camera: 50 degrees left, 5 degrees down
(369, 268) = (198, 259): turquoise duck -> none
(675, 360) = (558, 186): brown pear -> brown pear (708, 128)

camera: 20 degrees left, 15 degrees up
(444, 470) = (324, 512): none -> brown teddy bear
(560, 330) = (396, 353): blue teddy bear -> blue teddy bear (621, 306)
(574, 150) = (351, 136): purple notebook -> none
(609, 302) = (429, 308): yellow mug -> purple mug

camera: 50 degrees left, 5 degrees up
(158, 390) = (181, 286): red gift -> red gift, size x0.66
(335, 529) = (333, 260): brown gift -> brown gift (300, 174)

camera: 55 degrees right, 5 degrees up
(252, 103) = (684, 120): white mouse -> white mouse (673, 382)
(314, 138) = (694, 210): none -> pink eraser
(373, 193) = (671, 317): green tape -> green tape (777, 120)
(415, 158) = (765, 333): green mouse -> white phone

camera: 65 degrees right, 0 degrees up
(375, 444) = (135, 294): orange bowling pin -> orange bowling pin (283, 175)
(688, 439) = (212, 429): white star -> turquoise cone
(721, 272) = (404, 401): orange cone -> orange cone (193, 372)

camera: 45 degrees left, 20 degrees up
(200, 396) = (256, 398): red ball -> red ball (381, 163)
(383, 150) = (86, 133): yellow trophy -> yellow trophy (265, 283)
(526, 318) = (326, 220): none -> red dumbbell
════
■ **Work required**:
Would you print exactly the lines from the first line of the entries above through the line that has "(252, 103) = (684, 120): white", both included, and stop there?

■ **Exercise response**:
camera: 50 degrees left, 5 degrees down
(369, 268) = (198, 259): turquoise duck -> none
(675, 360) = (558, 186): brown pear -> brown pear (708, 128)

camera: 20 degrees left, 15 degrees up
(444, 470) = (324, 512): none -> brown teddy bear
(560, 330) = (396, 353): blue teddy bear -> blue teddy bear (621, 306)
(574, 150) = (351, 136): purple notebook -> none
(609, 302) = (429, 308): yellow mug -> purple mug

camera: 50 degrees left, 5 degrees up
(158, 390) = (181, 286): red gift -> red gift, size x0.66
(335, 529) = (333, 260): brown gift -> brown gift (300, 174)

camera: 55 degrees right, 5 degrees up
(252, 103) = (684, 120): white mouse -> white mouse (673, 382)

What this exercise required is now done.